▸ **WHAT YOU WILL DO**:
Please reproduce the entries below exactly, omitting any images they contain.

··· RECORDS FOR THIS TASK

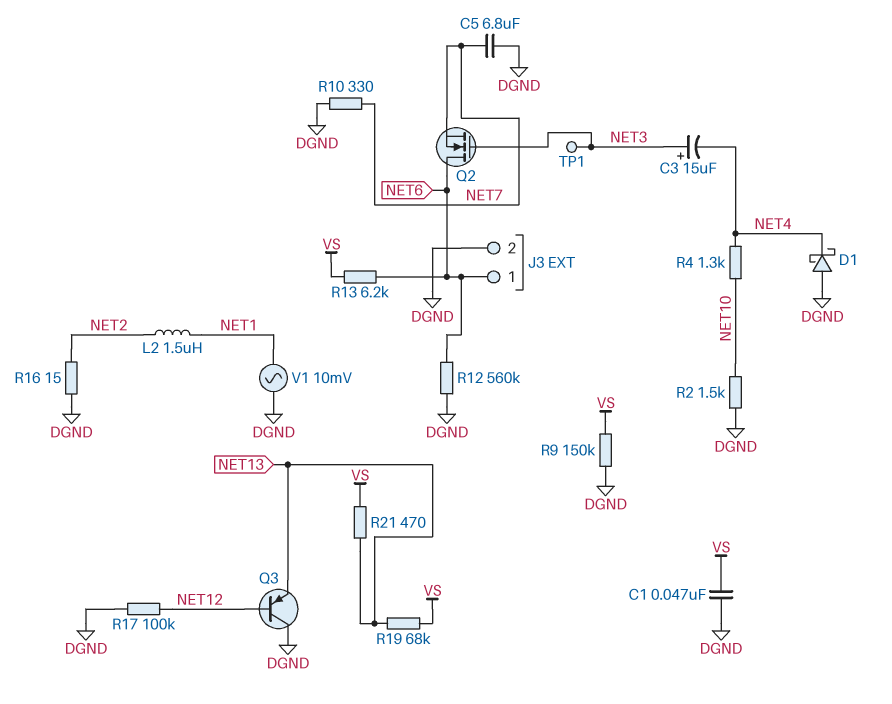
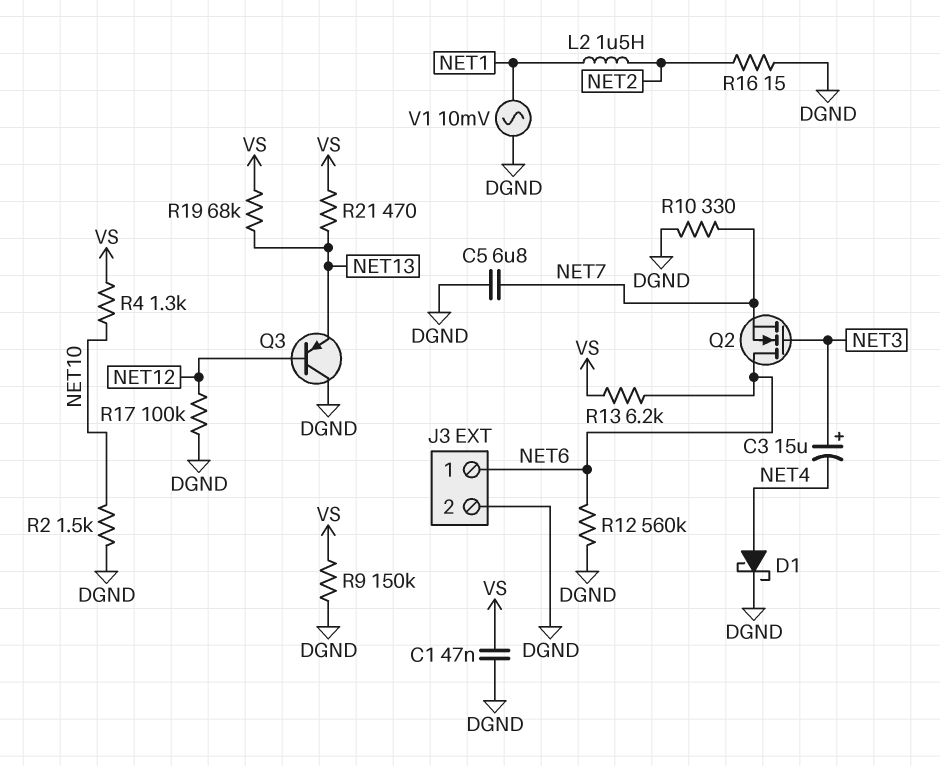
D1: schottky (A DGND, K NET4) -> schottky (A NET4, K DGND)
R4: 1.3k (NET4, NET10) -> 1.3k (NET10, VS)
TP1: test point (NET3) -> none

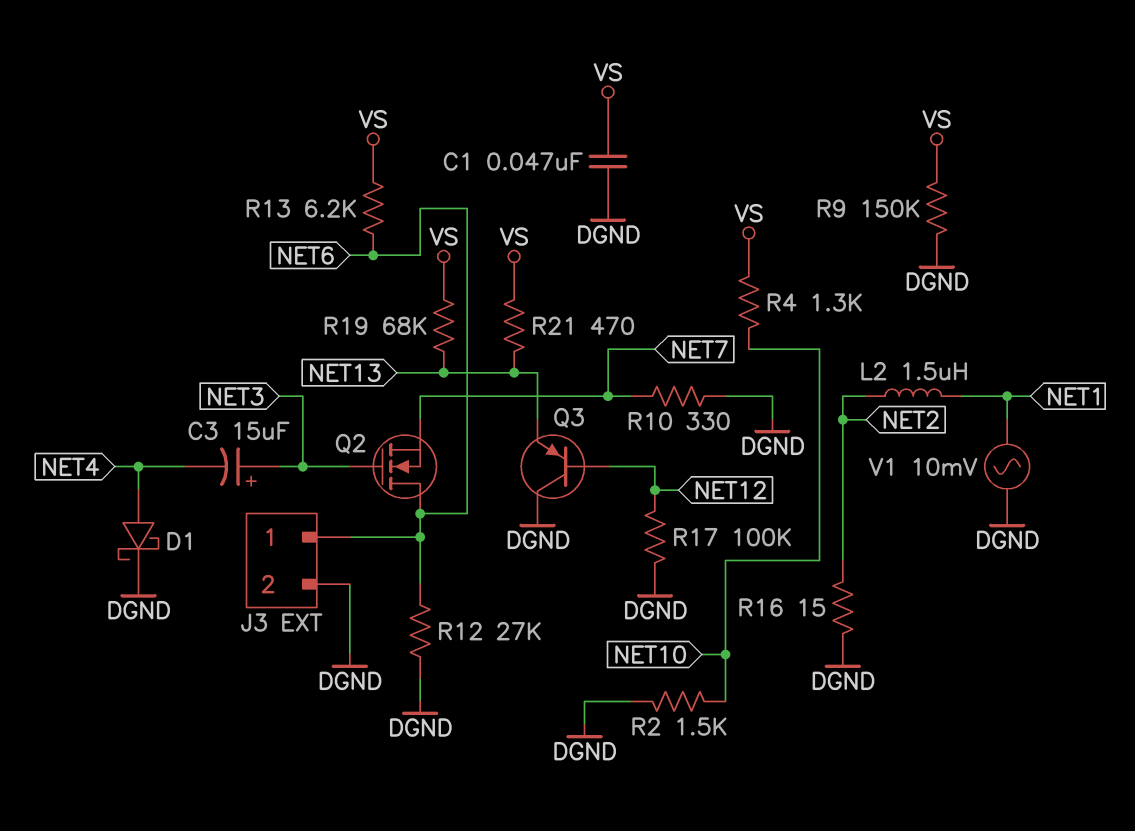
C5: 6.8uF (DGND, NET7) -> none
R12: 560k (DGND, NET6) -> 27k (DGND, NET6)

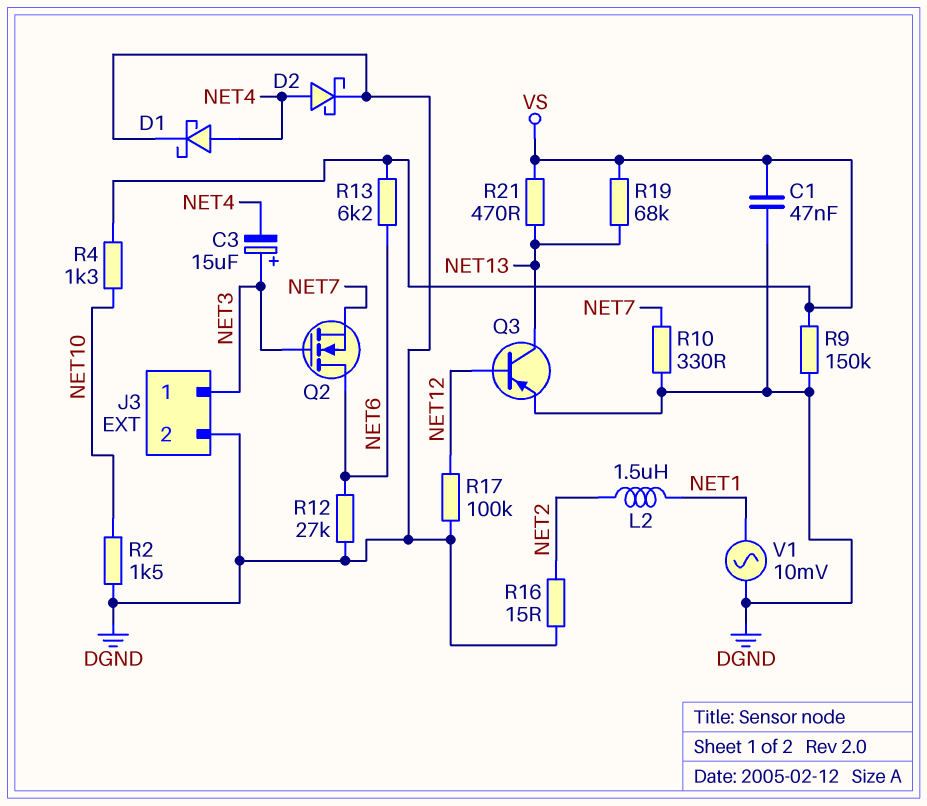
D2: none -> schottky (A NET4, K DGND)
J3 pin 1: NET6 -> NET3
Q3: PNP (B NET12, C DGND, E NET13) -> PNP (B NET12, C NET13, E DGND)

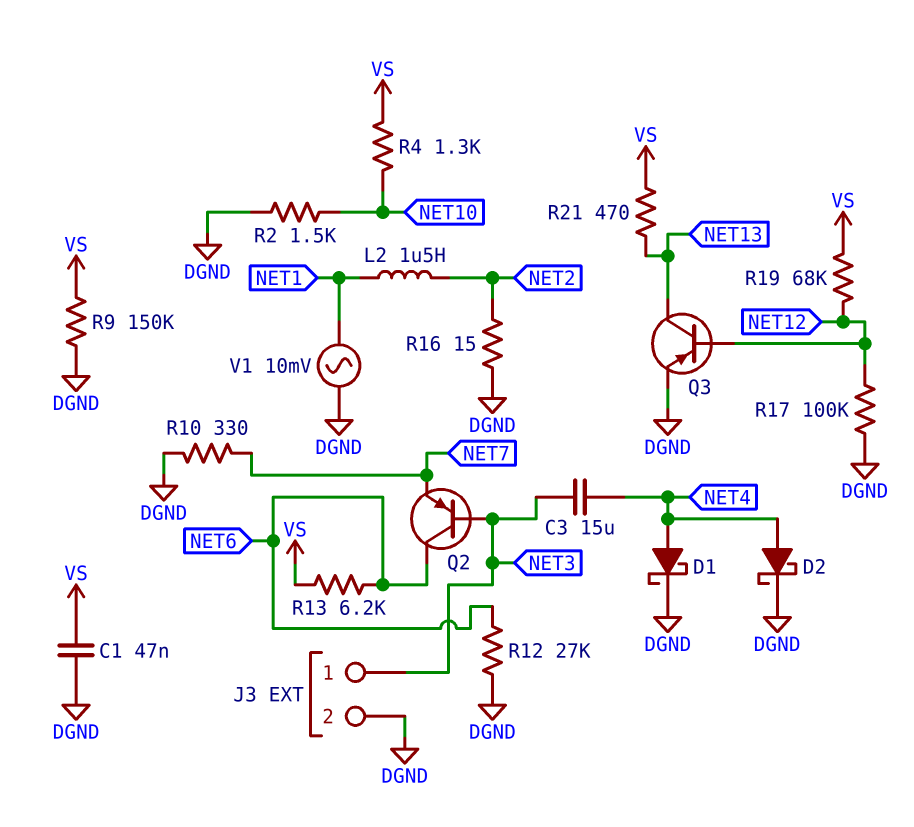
C3: 15uF (plus NET3, minus NET4) -> 15uF (NET3, NET4)
Q2: NMOS (G NET3, D NET6, S NET7) -> PNP (B NET3, C NET6, E NET7)
R19: 68k (NET13, VS) -> 68k (NET12, VS)

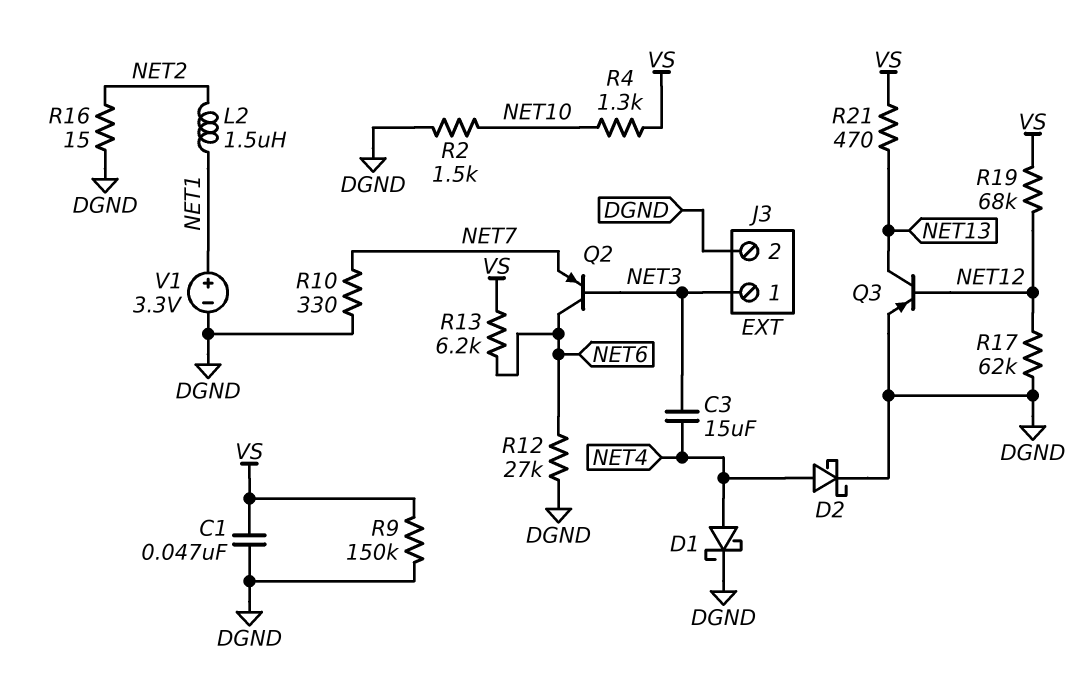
R17: 100k (DGND, NET12) -> 62k (DGND, NET12)
V1: AC 10mV (DGND, NET1) -> 3.3V (plus NET1, minus DGND)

······

▸ **EXERCISE SOLUTION**:
D1: schottky (A DGND, K NET4) -> schottky (A NET4, K DGND)
R4: 1.3k (NET4, NET10) -> 1.3k (NET10, VS)
TP1: test point (NET3) -> none

C5: 6.8uF (DGND, NET7) -> none
R12: 560k (DGND, NET6) -> 27k (DGND, NET6)

D2: none -> schottky (A NET4, K DGND)
J3 pin 1: NET6 -> NET3
Q3: PNP (B NET12, C DGND, E NET13) -> PNP (B NET12, C NET13, E DGND)

C3: 15uF (plus NET3, minus NET4) -> 15uF (NET3, NET4)
Q2: NMOS (G NET3, D NET6, S NET7) -> PNP (B NET3, C NET6, E NET7)
R19: 68k (NET13, VS) -> 68k (NET12, VS)

R17: 100k (DGND, NET12) -> 62k (DGND, NET12)
V1: AC 10mV (DGND, NET1) -> 3.3V (plus NET1, minus DGND)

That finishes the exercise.